*** Given entries ***

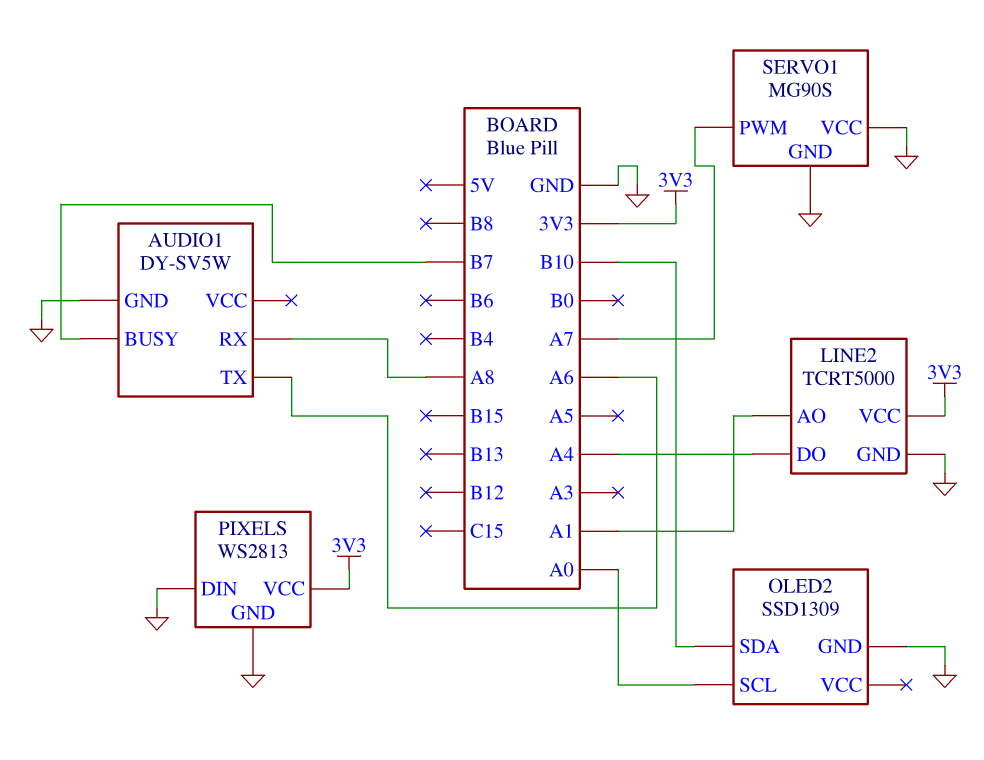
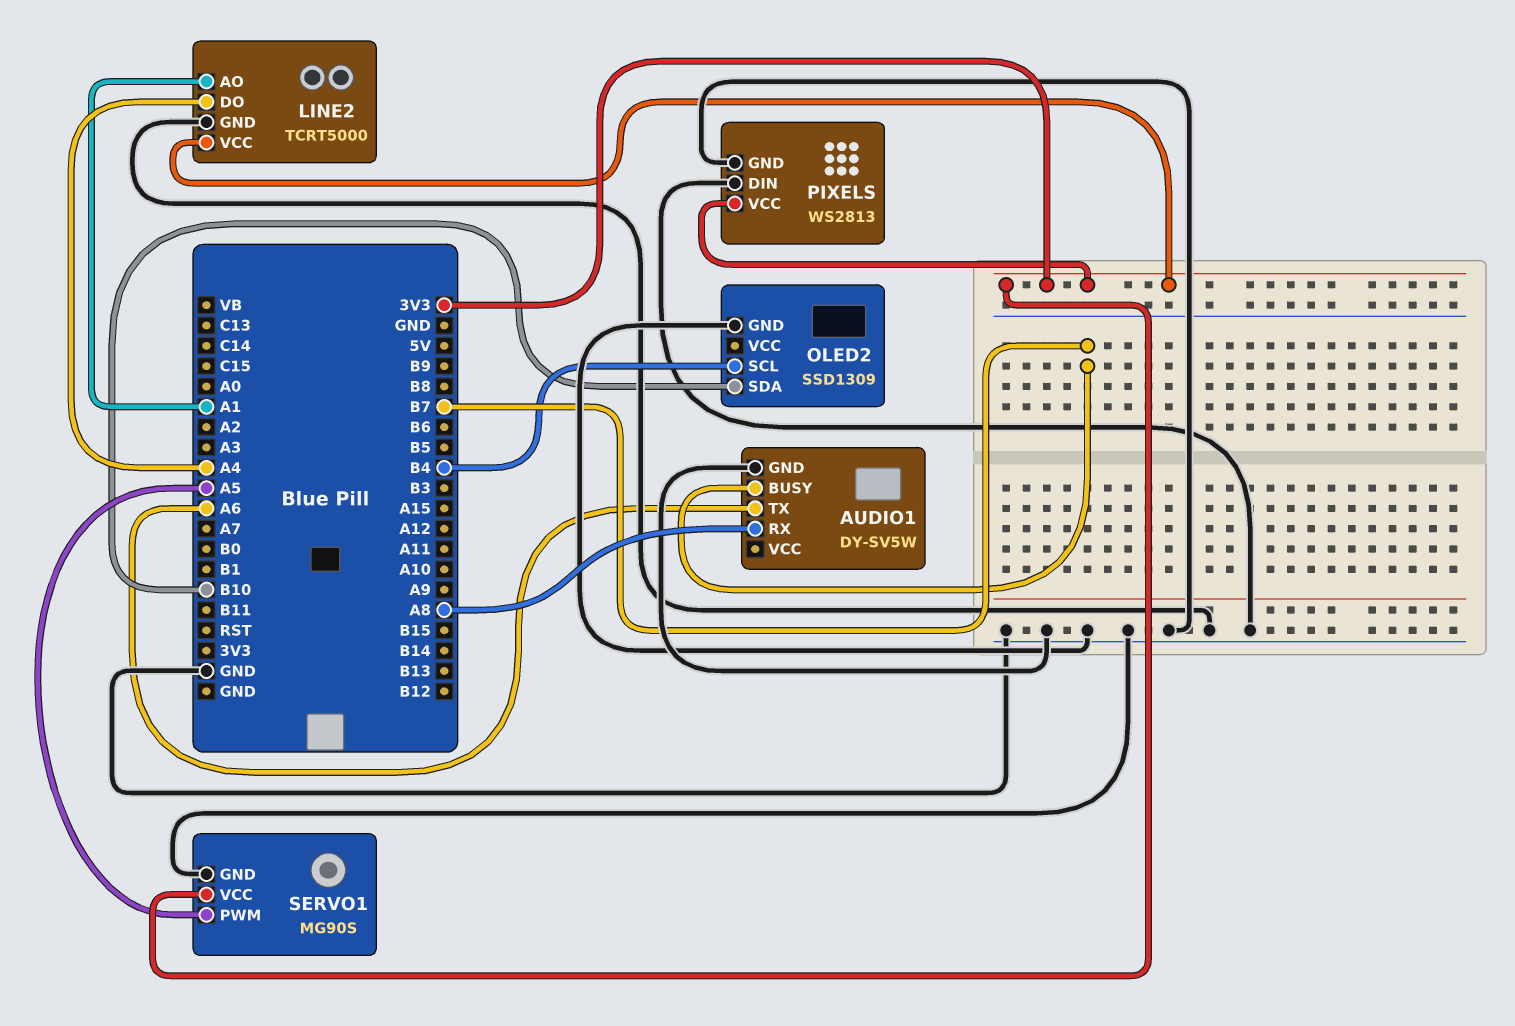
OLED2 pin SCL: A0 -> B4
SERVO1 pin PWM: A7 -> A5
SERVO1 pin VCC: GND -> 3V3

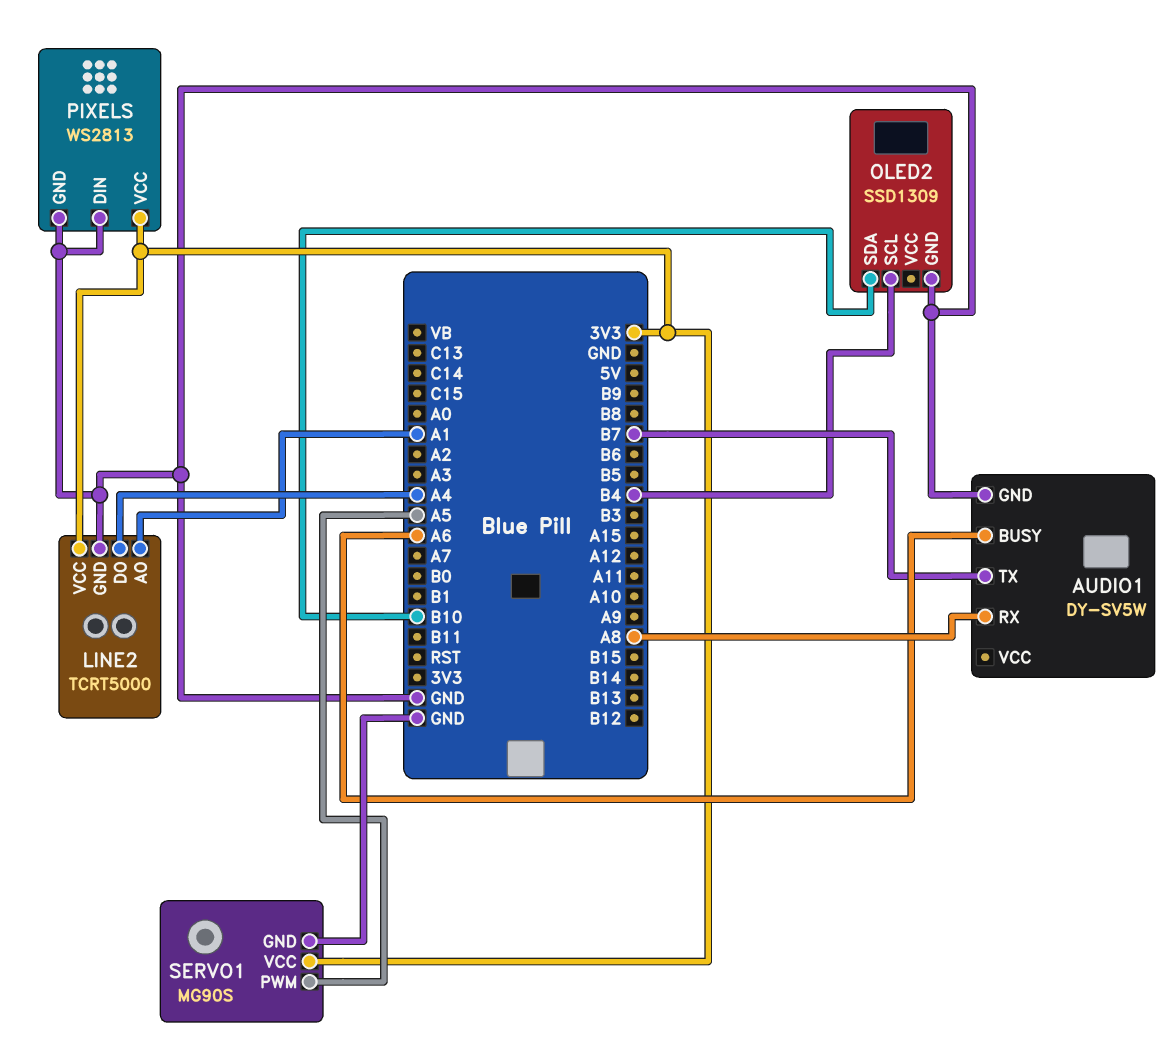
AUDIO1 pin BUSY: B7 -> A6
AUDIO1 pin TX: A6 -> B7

***
*** Given entries ***

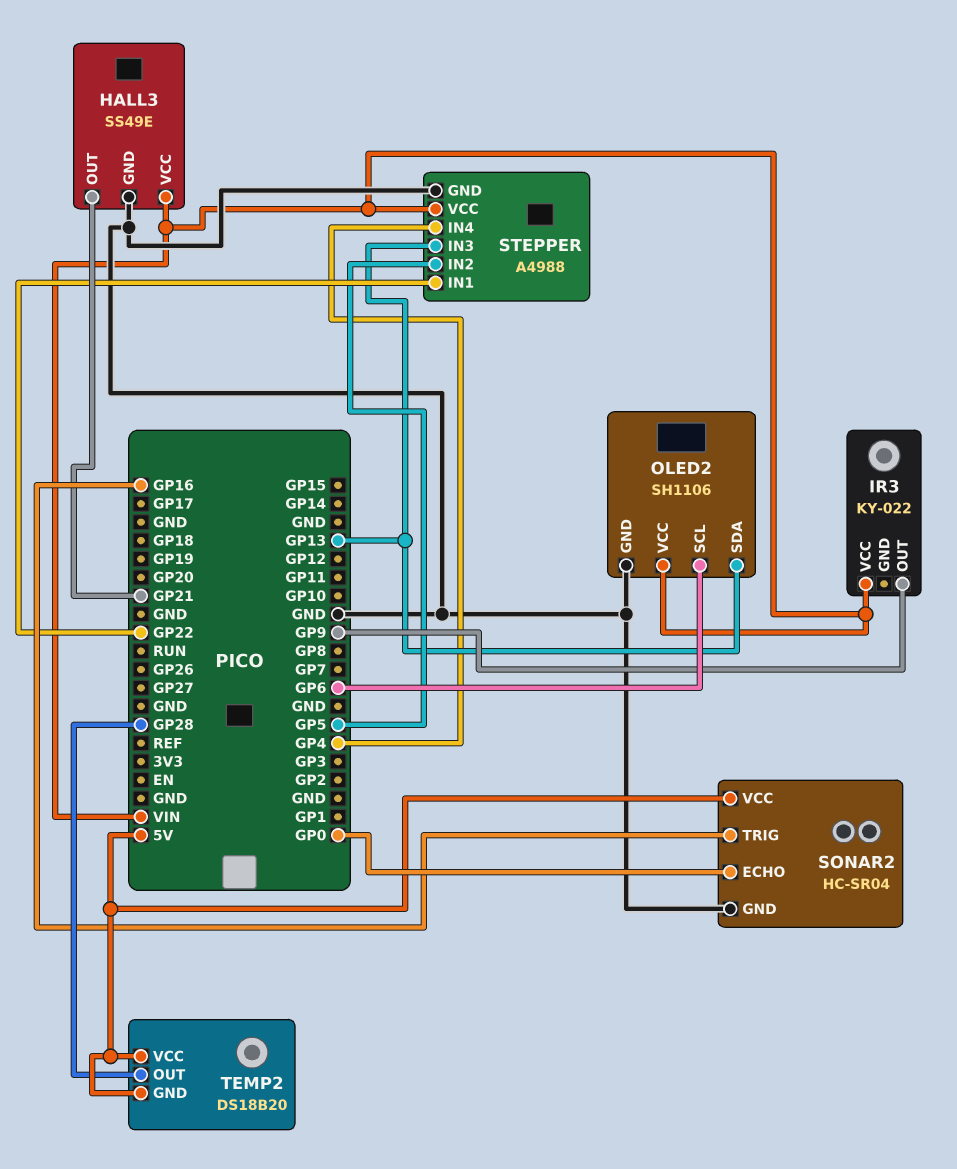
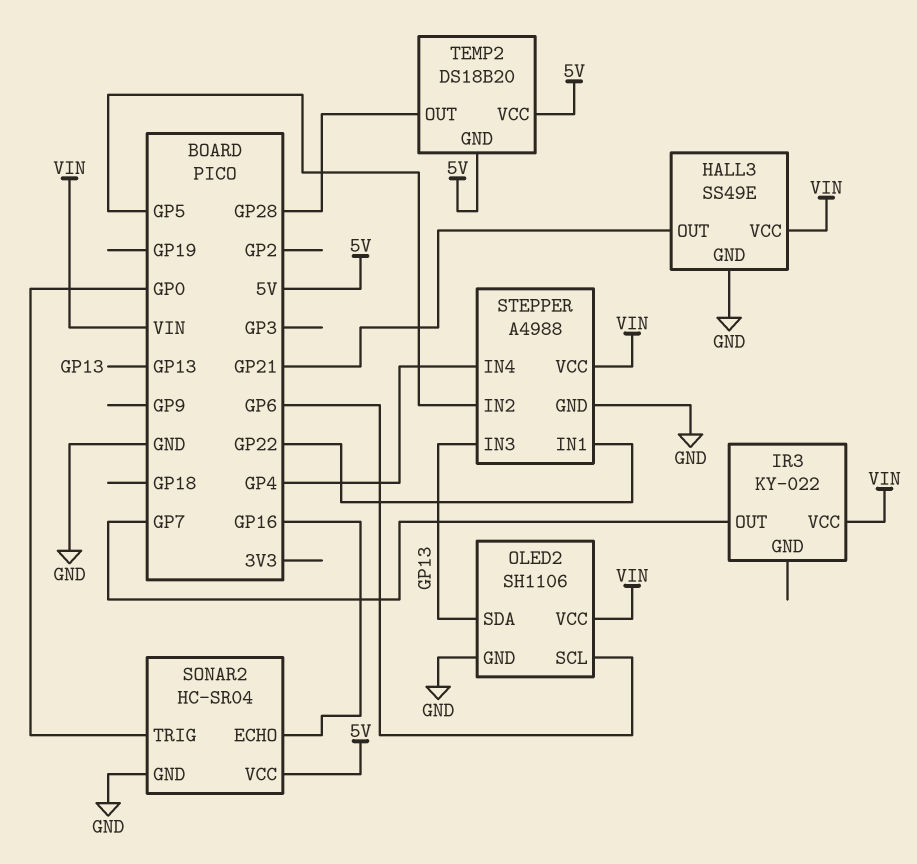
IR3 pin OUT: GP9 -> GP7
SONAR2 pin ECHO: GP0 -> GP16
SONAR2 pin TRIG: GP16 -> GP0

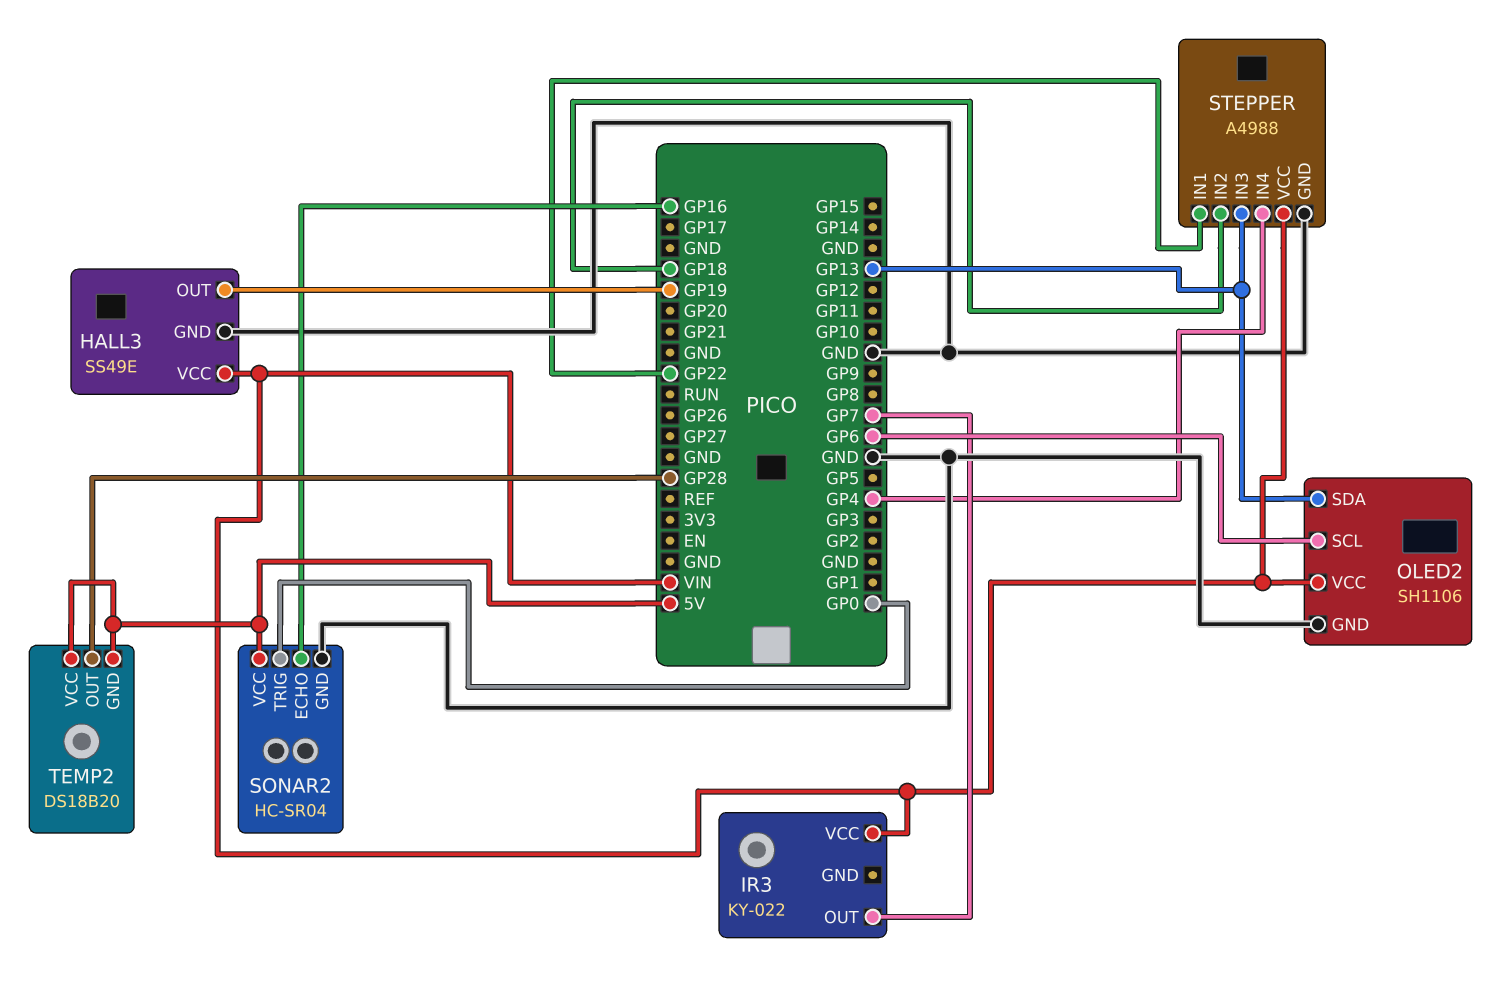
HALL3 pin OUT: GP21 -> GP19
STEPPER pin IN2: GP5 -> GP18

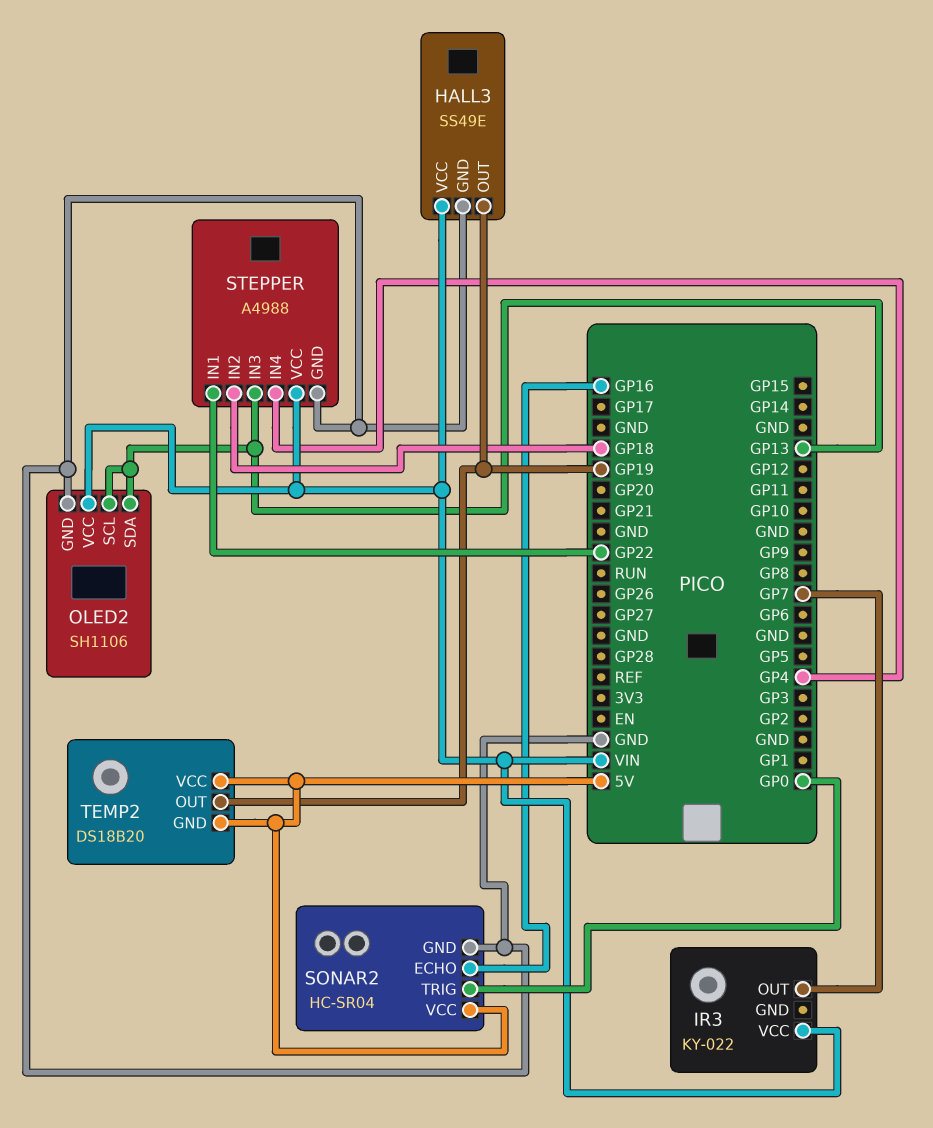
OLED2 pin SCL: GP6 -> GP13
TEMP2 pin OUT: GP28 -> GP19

***

Assignment: Write back word for word every line in the entries above from the one with "OLED2 pin SCL: A0 -> B4" to the one with "AUDIO1 pin TX: A6 -> B7", ends included, and none of the pictures.

Output for this task:
OLED2 pin SCL: A0 -> B4
SERVO1 pin PWM: A7 -> A5
SERVO1 pin VCC: GND -> 3V3

AUDIO1 pin BUSY: B7 -> A6
AUDIO1 pin TX: A6 -> B7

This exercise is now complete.